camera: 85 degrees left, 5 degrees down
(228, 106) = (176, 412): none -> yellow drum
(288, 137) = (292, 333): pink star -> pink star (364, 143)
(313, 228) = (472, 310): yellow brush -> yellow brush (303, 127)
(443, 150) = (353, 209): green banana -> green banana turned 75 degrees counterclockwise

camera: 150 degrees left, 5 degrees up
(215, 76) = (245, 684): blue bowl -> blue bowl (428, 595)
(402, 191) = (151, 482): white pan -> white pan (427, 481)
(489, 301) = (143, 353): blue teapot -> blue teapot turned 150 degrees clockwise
...
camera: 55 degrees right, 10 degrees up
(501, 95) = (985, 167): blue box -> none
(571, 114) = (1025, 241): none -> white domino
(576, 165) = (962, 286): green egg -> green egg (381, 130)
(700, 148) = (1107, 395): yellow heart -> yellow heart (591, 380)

* [Exercise instructions]:
Once the line with "camera: 85 degrees left, 5 degrees down" is found in the records above, print exactly that line and every line after it through the line with "(489, 301) = (143, 353): blue".

* [Result]:
camera: 85 degrees left, 5 degrees down
(228, 106) = (176, 412): none -> yellow drum
(288, 137) = (292, 333): pink star -> pink star (364, 143)
(313, 228) = (472, 310): yellow brush -> yellow brush (303, 127)
(443, 150) = (353, 209): green banana -> green banana turned 75 degrees counterclockwise

camera: 150 degrees left, 5 degrees up
(215, 76) = (245, 684): blue bowl -> blue bowl (428, 595)
(402, 191) = (151, 482): white pan -> white pan (427, 481)
(489, 301) = (143, 353): blue teapot -> blue teapot turned 150 degrees clockwise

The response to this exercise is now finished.